■ **ASSIGNMENT**
Please copy, exactly as they appear below, the lines from the one containing "turquoise padlock: 3 -> 4" through the one containing "orange mushroom: 0 -> 3".

%%

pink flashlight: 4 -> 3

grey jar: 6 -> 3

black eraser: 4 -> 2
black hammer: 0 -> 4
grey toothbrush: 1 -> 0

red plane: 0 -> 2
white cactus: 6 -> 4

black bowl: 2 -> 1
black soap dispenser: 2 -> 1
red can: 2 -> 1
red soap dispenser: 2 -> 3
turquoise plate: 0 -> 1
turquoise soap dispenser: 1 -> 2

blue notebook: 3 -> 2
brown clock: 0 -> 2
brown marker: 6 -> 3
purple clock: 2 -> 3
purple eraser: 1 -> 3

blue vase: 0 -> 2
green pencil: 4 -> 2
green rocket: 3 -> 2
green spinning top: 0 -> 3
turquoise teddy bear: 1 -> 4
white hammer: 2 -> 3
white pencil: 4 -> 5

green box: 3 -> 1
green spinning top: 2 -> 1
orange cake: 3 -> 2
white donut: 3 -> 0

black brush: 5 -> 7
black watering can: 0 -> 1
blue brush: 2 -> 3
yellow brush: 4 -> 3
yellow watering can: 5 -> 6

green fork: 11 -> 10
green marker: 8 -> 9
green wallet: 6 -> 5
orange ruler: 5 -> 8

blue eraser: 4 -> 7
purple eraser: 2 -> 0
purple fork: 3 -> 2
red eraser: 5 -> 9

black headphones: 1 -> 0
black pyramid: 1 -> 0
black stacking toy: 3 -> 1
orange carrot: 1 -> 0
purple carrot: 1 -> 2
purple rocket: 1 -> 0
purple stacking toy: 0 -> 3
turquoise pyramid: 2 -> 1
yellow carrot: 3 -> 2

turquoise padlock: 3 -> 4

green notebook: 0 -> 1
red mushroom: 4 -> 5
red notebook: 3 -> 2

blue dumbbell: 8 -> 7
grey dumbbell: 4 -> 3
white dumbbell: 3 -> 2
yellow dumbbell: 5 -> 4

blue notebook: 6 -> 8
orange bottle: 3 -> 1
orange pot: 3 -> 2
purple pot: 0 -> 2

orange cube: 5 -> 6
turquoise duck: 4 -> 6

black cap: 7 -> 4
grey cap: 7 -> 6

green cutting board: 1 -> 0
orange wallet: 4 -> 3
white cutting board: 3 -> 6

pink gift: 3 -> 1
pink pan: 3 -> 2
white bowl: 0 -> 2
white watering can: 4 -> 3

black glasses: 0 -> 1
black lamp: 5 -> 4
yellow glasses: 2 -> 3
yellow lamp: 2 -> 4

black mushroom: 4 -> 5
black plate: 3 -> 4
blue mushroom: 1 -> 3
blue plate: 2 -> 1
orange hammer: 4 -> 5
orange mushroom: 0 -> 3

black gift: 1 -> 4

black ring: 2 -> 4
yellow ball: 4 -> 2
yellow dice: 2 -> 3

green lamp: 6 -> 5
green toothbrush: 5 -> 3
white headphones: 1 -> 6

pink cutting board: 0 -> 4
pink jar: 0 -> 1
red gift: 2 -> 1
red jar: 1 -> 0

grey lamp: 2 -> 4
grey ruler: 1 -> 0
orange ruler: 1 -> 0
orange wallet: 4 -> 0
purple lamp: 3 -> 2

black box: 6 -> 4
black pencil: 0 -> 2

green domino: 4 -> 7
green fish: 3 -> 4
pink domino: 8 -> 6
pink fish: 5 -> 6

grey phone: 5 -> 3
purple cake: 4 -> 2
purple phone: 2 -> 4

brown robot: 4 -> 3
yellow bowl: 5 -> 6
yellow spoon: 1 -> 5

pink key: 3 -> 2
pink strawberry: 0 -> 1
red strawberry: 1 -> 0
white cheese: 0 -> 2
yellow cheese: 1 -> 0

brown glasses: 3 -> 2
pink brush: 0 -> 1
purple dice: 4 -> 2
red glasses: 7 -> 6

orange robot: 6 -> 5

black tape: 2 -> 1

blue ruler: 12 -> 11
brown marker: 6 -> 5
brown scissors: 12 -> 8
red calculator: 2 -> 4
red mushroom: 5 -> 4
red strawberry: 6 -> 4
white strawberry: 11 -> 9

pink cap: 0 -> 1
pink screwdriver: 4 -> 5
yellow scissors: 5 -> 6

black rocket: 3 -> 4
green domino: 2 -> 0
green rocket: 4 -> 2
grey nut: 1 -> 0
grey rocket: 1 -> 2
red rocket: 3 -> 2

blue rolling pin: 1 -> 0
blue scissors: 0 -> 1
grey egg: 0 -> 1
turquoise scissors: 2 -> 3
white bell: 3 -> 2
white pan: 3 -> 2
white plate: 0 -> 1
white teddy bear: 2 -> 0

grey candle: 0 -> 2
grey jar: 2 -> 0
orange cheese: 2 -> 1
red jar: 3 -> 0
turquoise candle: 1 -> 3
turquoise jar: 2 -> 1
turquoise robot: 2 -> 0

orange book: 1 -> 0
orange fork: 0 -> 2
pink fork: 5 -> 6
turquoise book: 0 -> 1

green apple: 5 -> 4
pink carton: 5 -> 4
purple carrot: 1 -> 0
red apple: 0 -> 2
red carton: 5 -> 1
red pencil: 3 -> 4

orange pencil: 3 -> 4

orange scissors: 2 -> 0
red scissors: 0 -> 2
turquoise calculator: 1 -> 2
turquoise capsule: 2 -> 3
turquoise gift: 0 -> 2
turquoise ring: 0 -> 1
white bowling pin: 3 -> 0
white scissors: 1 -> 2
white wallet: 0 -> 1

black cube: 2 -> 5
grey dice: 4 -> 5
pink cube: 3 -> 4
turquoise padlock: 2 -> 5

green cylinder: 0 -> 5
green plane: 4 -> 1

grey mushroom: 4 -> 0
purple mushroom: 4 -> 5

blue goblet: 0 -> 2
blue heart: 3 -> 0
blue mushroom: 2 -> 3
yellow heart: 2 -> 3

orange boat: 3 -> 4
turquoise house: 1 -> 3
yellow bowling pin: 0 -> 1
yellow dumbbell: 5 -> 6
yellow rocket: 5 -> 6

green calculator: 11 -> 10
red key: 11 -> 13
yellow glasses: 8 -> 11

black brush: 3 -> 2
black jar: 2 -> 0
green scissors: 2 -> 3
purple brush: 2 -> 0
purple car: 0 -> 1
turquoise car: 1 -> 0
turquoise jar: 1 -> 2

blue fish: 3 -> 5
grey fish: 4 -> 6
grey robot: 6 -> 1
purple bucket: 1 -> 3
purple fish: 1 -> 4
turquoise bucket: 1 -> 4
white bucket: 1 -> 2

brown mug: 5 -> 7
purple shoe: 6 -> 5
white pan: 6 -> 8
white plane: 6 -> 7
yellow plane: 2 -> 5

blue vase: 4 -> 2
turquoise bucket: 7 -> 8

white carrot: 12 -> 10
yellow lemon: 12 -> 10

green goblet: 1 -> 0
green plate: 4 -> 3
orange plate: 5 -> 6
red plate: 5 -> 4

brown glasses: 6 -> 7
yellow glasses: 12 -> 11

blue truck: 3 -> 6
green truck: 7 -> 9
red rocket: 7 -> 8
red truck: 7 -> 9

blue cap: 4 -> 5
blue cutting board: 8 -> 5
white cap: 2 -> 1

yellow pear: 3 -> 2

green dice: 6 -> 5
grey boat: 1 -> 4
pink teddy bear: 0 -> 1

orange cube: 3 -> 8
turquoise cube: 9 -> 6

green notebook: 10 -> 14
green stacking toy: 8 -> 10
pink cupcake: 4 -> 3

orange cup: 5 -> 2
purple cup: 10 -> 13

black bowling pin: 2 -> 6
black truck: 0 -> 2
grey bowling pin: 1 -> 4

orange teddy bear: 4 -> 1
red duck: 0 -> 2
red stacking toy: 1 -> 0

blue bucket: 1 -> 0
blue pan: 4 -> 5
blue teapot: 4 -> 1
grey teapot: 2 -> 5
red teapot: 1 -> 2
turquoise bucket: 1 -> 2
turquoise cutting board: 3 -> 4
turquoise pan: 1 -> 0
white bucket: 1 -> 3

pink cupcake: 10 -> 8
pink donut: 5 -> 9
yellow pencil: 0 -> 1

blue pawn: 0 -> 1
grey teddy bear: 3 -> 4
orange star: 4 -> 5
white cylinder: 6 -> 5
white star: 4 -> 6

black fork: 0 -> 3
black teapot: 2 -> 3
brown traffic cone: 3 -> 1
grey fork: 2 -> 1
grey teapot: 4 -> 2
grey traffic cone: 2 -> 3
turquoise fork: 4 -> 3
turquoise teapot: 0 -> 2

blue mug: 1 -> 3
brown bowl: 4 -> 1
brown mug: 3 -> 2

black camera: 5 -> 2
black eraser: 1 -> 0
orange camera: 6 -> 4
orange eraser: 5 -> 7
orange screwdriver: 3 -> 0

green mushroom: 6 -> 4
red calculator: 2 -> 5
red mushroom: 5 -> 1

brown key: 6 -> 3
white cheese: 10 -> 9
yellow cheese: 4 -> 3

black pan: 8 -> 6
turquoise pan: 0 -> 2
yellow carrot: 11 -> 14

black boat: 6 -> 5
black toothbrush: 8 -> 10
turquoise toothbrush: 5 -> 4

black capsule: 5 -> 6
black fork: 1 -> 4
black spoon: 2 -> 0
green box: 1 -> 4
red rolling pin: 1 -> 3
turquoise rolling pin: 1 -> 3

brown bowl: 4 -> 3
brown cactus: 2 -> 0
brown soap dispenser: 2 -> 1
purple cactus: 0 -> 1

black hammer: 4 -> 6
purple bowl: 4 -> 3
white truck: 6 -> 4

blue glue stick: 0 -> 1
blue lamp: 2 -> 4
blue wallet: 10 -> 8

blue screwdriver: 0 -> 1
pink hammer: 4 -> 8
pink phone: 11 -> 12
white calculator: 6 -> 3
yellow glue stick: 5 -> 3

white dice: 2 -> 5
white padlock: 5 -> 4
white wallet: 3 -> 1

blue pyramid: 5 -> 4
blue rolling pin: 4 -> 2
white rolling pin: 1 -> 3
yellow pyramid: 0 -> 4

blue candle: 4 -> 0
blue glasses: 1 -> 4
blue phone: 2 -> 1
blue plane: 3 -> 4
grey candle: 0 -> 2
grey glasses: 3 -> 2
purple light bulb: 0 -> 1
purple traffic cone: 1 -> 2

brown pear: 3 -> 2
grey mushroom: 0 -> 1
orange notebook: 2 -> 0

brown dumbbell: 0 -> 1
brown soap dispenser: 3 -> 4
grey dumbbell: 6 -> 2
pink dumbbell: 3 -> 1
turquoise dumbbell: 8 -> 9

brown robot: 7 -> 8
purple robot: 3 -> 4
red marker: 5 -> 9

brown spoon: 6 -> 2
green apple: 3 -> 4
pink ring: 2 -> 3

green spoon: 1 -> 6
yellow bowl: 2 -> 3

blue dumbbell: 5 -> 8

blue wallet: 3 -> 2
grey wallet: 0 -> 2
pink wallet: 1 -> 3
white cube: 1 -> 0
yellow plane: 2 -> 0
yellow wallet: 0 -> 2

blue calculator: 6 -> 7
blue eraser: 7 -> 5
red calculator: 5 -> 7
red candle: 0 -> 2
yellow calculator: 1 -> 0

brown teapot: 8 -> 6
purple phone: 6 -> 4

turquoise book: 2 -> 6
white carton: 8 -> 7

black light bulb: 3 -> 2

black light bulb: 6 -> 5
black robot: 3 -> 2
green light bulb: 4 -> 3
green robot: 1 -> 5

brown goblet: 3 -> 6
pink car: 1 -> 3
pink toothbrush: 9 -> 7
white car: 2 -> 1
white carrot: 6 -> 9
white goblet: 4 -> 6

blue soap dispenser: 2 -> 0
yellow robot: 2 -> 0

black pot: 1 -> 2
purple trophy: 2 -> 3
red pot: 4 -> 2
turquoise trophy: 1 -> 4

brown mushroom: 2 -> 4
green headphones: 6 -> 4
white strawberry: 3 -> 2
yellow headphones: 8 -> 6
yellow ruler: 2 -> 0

%%

■ **YOUR SOLUTION**
turquoise padlock: 3 -> 4

green notebook: 0 -> 1
red mushroom: 4 -> 5
red notebook: 3 -> 2

blue dumbbell: 8 -> 7
grey dumbbell: 4 -> 3
white dumbbell: 3 -> 2
yellow dumbbell: 5 -> 4

blue notebook: 6 -> 8
orange bottle: 3 -> 1
orange pot: 3 -> 2
purple pot: 0 -> 2

orange cube: 5 -> 6
turquoise duck: 4 -> 6

black cap: 7 -> 4
grey cap: 7 -> 6

green cutting board: 1 -> 0
orange wallet: 4 -> 3
white cutting board: 3 -> 6

pink gift: 3 -> 1
pink pan: 3 -> 2
white bowl: 0 -> 2
white watering can: 4 -> 3

black glasses: 0 -> 1
black lamp: 5 -> 4
yellow glasses: 2 -> 3
yellow lamp: 2 -> 4

black mushroom: 4 -> 5
black plate: 3 -> 4
blue mushroom: 1 -> 3
blue plate: 2 -> 1
orange hammer: 4 -> 5
orange mushroom: 0 -> 3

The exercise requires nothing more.